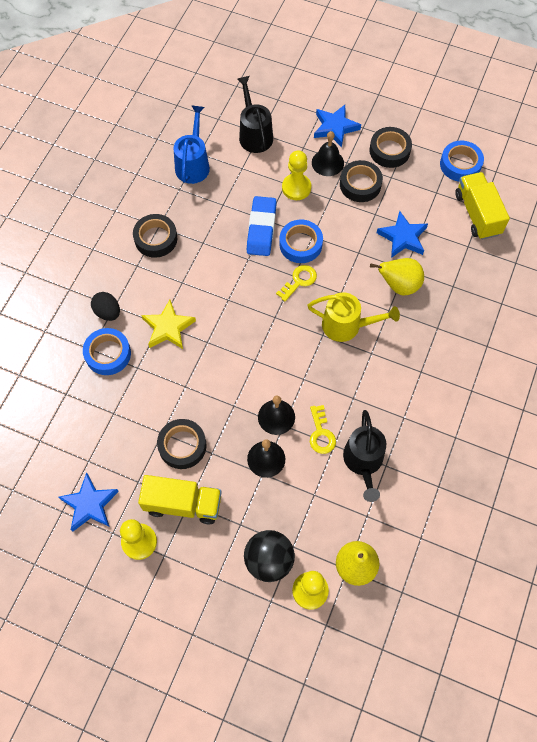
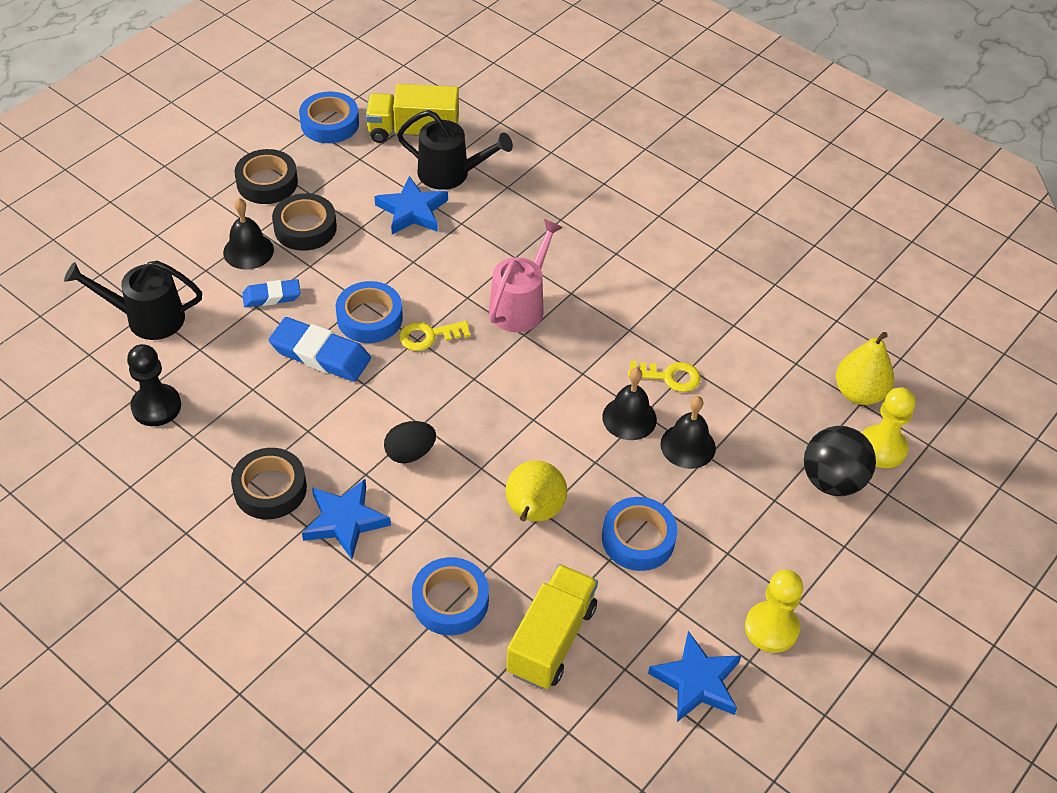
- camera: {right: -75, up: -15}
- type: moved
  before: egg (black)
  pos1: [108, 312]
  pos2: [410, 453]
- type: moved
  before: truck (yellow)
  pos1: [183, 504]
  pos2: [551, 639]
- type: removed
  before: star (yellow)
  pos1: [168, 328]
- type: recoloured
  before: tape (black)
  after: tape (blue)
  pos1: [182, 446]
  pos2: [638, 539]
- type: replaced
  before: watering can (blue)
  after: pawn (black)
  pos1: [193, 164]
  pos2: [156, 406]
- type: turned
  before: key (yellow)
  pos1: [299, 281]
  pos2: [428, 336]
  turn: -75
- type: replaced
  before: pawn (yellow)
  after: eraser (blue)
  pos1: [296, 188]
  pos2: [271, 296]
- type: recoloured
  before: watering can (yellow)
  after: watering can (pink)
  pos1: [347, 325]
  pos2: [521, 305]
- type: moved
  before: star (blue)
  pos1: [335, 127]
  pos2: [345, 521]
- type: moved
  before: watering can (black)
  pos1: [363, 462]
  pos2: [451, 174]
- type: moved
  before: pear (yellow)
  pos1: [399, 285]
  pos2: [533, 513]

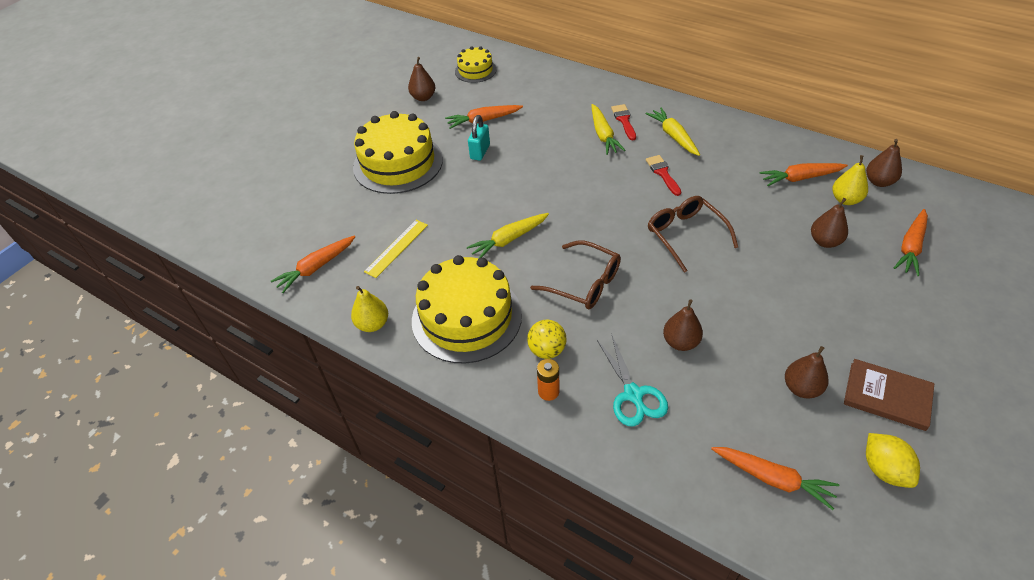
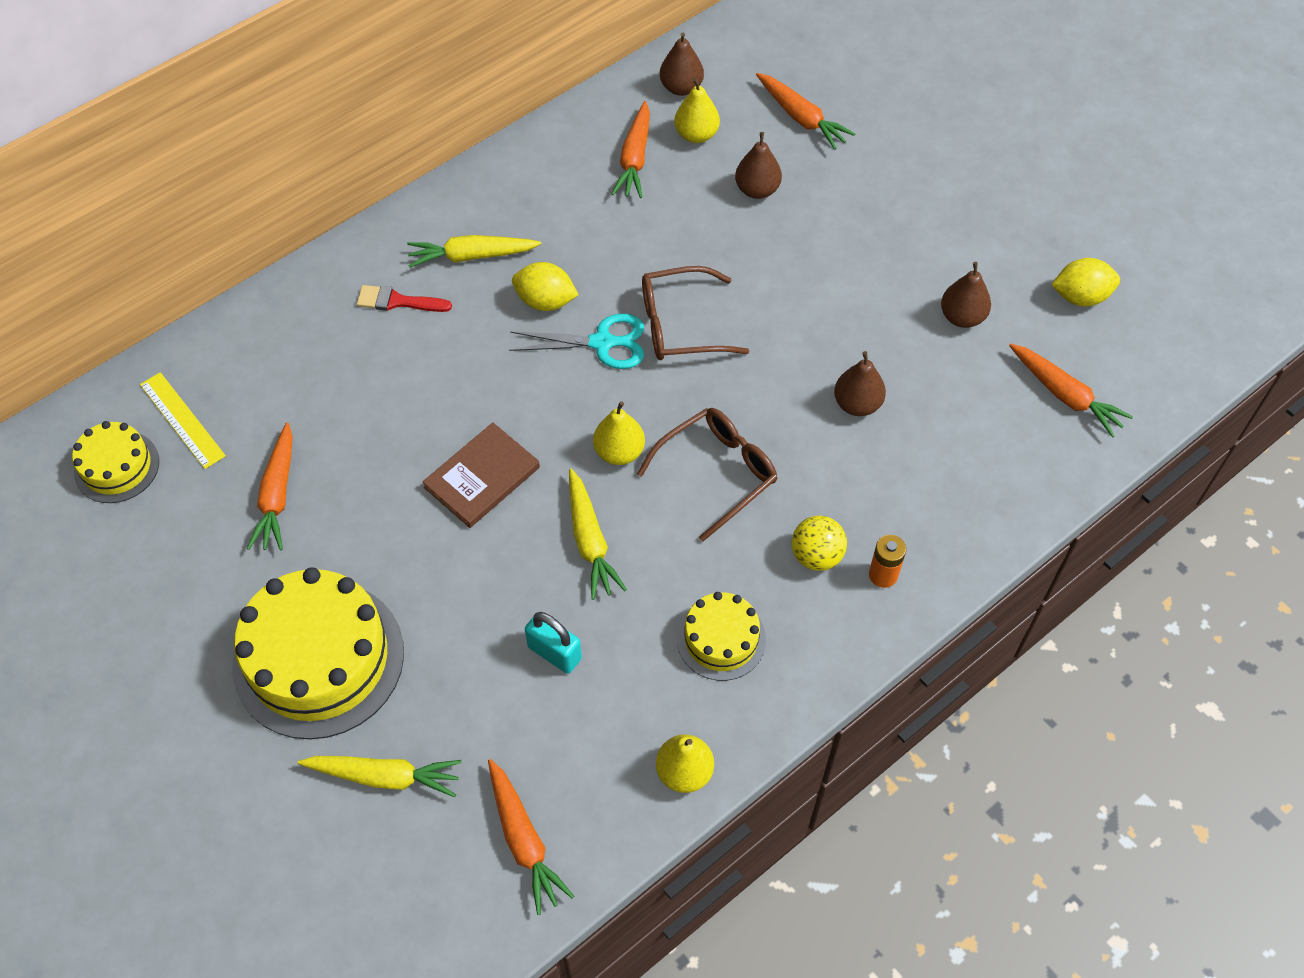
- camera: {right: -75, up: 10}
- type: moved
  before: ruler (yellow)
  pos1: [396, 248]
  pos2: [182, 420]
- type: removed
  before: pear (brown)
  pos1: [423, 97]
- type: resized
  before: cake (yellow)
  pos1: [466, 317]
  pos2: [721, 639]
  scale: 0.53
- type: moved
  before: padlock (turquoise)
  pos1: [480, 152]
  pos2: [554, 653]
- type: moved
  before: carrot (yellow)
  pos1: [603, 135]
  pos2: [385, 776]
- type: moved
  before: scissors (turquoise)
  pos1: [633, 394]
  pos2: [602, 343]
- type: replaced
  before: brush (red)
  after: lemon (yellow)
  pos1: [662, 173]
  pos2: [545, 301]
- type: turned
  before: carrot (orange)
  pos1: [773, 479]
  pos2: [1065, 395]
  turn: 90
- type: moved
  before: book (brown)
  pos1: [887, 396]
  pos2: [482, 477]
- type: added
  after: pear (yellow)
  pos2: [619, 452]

▸ **Exercise brief**
Every record above needs to be repeated exactly; pictures are to be left out.

▸ **Exercise solution**
- camera: {right: -75, up: -15}
- type: moved
  before: egg (black)
  pos1: [108, 312]
  pos2: [410, 453]
- type: moved
  before: truck (yellow)
  pos1: [183, 504]
  pos2: [551, 639]
- type: removed
  before: star (yellow)
  pos1: [168, 328]
- type: recoloured
  before: tape (black)
  after: tape (blue)
  pos1: [182, 446]
  pos2: [638, 539]
- type: replaced
  before: watering can (blue)
  after: pawn (black)
  pos1: [193, 164]
  pos2: [156, 406]
- type: turned
  before: key (yellow)
  pos1: [299, 281]
  pos2: [428, 336]
  turn: -75
- type: replaced
  before: pawn (yellow)
  after: eraser (blue)
  pos1: [296, 188]
  pos2: [271, 296]
- type: recoloured
  before: watering can (yellow)
  after: watering can (pink)
  pos1: [347, 325]
  pos2: [521, 305]
- type: moved
  before: star (blue)
  pos1: [335, 127]
  pos2: [345, 521]
- type: moved
  before: watering can (black)
  pos1: [363, 462]
  pos2: [451, 174]
- type: moved
  before: pear (yellow)
  pos1: [399, 285]
  pos2: [533, 513]

- camera: {right: -75, up: 10}
- type: moved
  before: ruler (yellow)
  pos1: [396, 248]
  pos2: [182, 420]
- type: removed
  before: pear (brown)
  pos1: [423, 97]
- type: resized
  before: cake (yellow)
  pos1: [466, 317]
  pos2: [721, 639]
  scale: 0.53
- type: moved
  before: padlock (turquoise)
  pos1: [480, 152]
  pos2: [554, 653]
- type: moved
  before: carrot (yellow)
  pos1: [603, 135]
  pos2: [385, 776]
- type: moved
  before: scissors (turquoise)
  pos1: [633, 394]
  pos2: [602, 343]
- type: replaced
  before: brush (red)
  after: lemon (yellow)
  pos1: [662, 173]
  pos2: [545, 301]
- type: turned
  before: carrot (orange)
  pos1: [773, 479]
  pos2: [1065, 395]
  turn: 90
- type: moved
  before: book (brown)
  pos1: [887, 396]
  pos2: [482, 477]
- type: added
  after: pear (yellow)
  pos2: [619, 452]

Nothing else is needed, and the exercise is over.